Reproduce only the top of the records, down to and including the line containing "R5: 1.3M (+5V, N18) -> 2.2M (+5V, N18)".
--
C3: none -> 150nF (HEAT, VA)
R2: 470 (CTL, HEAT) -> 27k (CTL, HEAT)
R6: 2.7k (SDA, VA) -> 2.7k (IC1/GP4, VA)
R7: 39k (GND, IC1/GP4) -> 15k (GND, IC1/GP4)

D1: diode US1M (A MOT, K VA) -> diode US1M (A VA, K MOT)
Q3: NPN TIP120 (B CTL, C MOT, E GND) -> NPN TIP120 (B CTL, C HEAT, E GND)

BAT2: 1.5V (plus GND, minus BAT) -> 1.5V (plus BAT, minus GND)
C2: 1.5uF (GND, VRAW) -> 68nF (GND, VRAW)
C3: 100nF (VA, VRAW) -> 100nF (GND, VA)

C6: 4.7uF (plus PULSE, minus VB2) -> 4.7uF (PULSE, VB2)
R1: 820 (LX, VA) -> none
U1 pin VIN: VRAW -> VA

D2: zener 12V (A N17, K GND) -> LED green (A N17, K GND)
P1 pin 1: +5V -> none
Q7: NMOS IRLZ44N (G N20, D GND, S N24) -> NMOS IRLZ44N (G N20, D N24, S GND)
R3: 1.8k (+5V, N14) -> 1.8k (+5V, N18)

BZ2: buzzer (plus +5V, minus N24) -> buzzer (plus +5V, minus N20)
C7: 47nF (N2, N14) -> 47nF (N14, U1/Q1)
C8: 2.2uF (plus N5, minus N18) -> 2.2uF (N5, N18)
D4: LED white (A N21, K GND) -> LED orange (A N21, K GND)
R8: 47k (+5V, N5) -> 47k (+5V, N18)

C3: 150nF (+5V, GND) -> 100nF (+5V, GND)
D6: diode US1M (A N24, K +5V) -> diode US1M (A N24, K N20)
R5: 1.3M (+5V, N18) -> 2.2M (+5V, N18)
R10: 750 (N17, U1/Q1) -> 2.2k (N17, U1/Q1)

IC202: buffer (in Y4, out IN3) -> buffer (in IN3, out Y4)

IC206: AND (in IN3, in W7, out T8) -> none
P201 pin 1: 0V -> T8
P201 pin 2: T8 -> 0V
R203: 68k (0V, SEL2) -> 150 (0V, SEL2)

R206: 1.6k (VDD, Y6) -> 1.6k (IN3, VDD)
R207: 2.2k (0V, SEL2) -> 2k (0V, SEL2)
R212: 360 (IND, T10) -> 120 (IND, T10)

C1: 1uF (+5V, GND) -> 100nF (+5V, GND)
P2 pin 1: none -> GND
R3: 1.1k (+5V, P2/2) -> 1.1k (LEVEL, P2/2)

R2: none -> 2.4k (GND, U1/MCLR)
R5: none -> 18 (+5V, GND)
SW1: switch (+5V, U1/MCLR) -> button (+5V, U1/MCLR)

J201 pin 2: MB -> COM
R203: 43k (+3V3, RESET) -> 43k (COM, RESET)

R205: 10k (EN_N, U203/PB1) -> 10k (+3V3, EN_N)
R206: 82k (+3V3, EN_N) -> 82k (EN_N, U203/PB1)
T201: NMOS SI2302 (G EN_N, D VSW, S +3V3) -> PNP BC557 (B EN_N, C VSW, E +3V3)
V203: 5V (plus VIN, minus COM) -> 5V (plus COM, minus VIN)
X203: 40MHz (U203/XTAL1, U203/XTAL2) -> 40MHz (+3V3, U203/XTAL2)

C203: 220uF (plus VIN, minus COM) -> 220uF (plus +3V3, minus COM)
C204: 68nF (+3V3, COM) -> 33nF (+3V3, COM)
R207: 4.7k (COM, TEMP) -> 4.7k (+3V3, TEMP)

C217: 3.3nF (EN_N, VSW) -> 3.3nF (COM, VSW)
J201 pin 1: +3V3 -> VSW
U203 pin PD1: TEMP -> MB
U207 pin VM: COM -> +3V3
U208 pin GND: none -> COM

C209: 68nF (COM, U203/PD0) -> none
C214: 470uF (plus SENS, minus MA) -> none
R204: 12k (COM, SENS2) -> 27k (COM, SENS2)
--
— Result of the exercise —
C3: none -> 150nF (HEAT, VA)
R2: 470 (CTL, HEAT) -> 27k (CTL, HEAT)
R6: 2.7k (SDA, VA) -> 2.7k (IC1/GP4, VA)
R7: 39k (GND, IC1/GP4) -> 15k (GND, IC1/GP4)

D1: diode US1M (A MOT, K VA) -> diode US1M (A VA, K MOT)
Q3: NPN TIP120 (B CTL, C MOT, E GND) -> NPN TIP120 (B CTL, C HEAT, E GND)

BAT2: 1.5V (plus GND, minus BAT) -> 1.5V (plus BAT, minus GND)
C2: 1.5uF (GND, VRAW) -> 68nF (GND, VRAW)
C3: 100nF (VA, VRAW) -> 100nF (GND, VA)

C6: 4.7uF (plus PULSE, minus VB2) -> 4.7uF (PULSE, VB2)
R1: 820 (LX, VA) -> none
U1 pin VIN: VRAW -> VA

D2: zener 12V (A N17, K GND) -> LED green (A N17, K GND)
P1 pin 1: +5V -> none
Q7: NMOS IRLZ44N (G N20, D GND, S N24) -> NMOS IRLZ44N (G N20, D N24, S GND)
R3: 1.8k (+5V, N14) -> 1.8k (+5V, N18)

BZ2: buzzer (plus +5V, minus N24) -> buzzer (plus +5V, minus N20)
C7: 47nF (N2, N14) -> 47nF (N14, U1/Q1)
C8: 2.2uF (plus N5, minus N18) -> 2.2uF (N5, N18)
D4: LED white (A N21, K GND) -> LED orange (A N21, K GND)
R8: 47k (+5V, N5) -> 47k (+5V, N18)

C3: 150nF (+5V, GND) -> 100nF (+5V, GND)
D6: diode US1M (A N24, K +5V) -> diode US1M (A N24, K N20)
R5: 1.3M (+5V, N18) -> 2.2M (+5V, N18)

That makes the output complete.